Problem to solve:
The goal here is an exact copy of the entries below, without their pictures.

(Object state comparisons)
━━━━━━━━━━━━━━━━━━━━━━━━━━━━━━

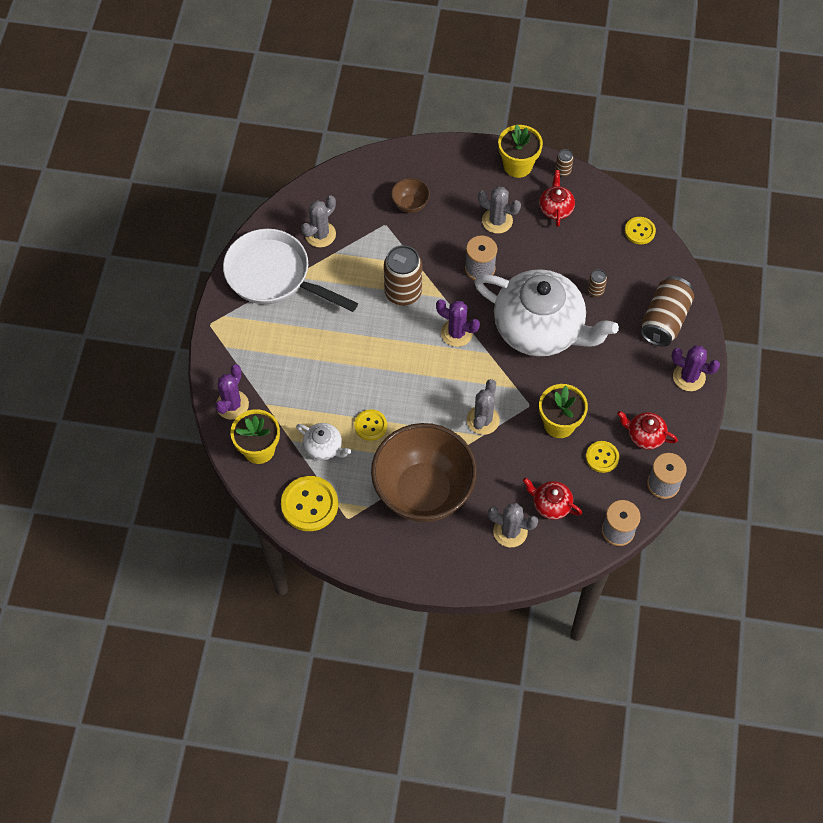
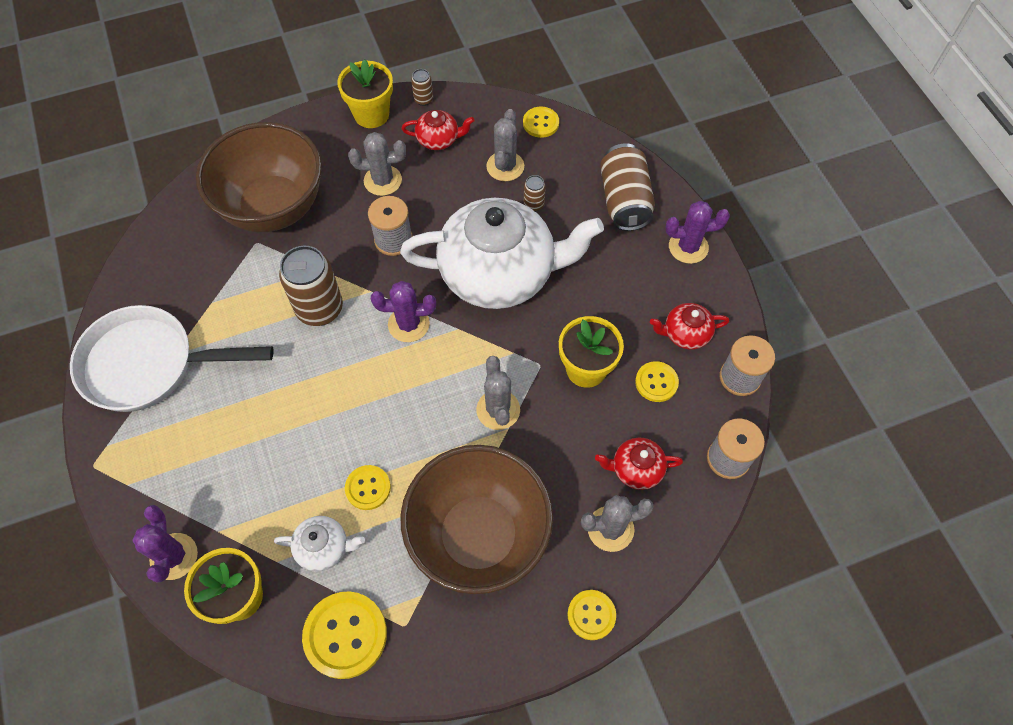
camera: 30 degrees left, 0 degrees up
grey cactus [301,195,336,247] -> grey cactus moved to [486,109,524,181]
brown bowl [391,178,430,213] -> brown bowl [196,122,322,232], size x2.42
red teapot [539,170,575,227] -> red teapot turned 120 degrees clockwise [402,110,474,150]
none -> yellow button [568,590,616,640]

━━━━━━━━━━━━━━━━━━━━━━━━━━━━━━

Task result:
camera: 30 degrees left, 0 degrees up
grey cactus [301,195,336,247] -> grey cactus moved to [486,109,524,181]
brown bowl [391,178,430,213] -> brown bowl [196,122,322,232], size x2.42
red teapot [539,170,575,227] -> red teapot turned 120 degrees clockwise [402,110,474,150]
none -> yellow button [568,590,616,640]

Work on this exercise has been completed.